* _Task to carry out_
With pictures removed, output every record below exactly as written.

* _Dataset records_
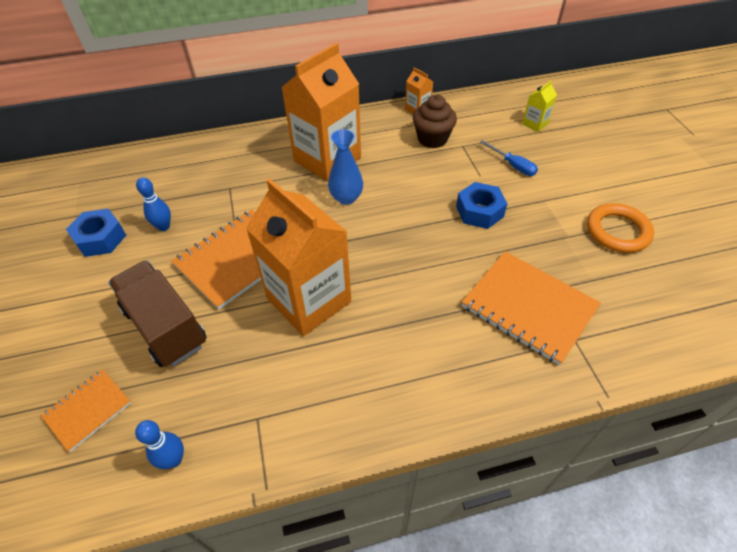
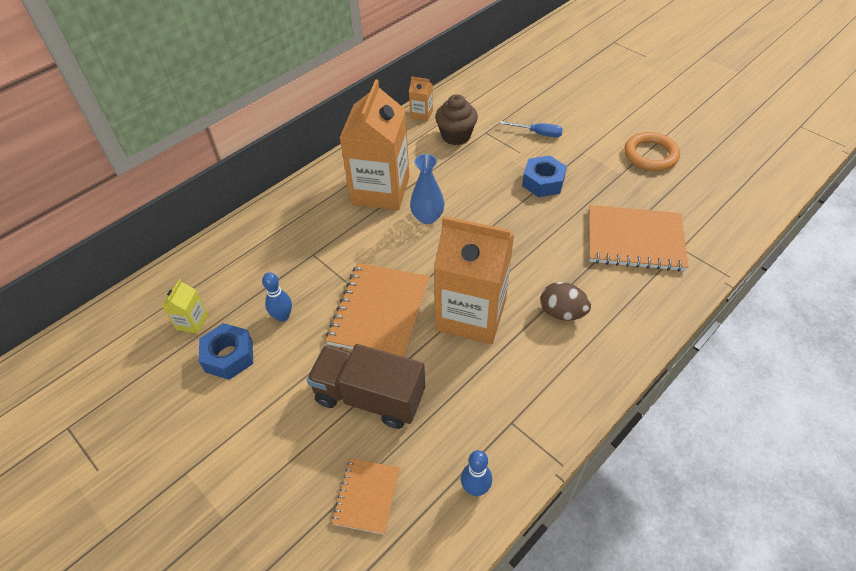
camera: 30 degrees left, 0 degrees up
(393, 341) = (562, 312): none -> brown egg
(535, 124) = (527, 91): yellow carton -> yellow carton (192, 322)

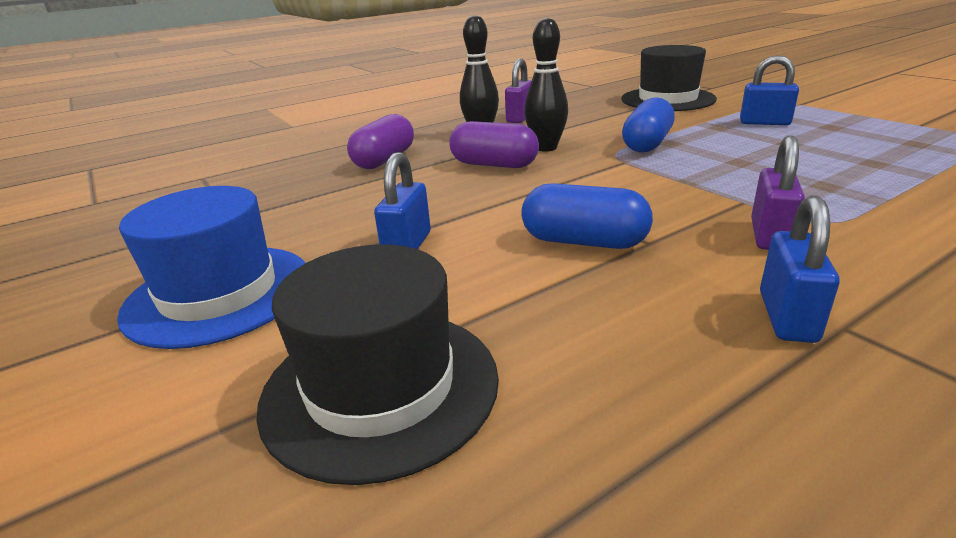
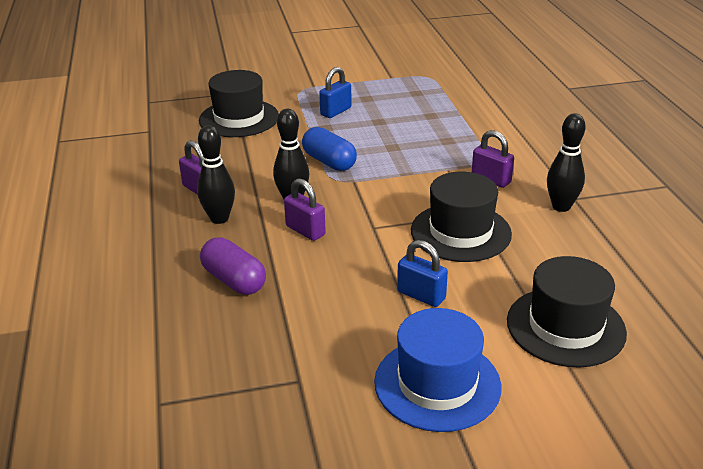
camera: 70 degrees left, 5 degrees up
(494, 164) = (305, 230): purple capsule -> purple padlock
(584, 242) = (460, 232): blue capsule -> black hat
(787, 317) = (561, 207): blue padlock -> black bowling pin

* _Task answer_
camera: 30 degrees left, 0 degrees up
(393, 341) = (562, 312): none -> brown egg
(535, 124) = (527, 91): yellow carton -> yellow carton (192, 322)

camera: 70 degrees left, 5 degrees up
(494, 164) = (305, 230): purple capsule -> purple padlock
(584, 242) = (460, 232): blue capsule -> black hat
(787, 317) = (561, 207): blue padlock -> black bowling pin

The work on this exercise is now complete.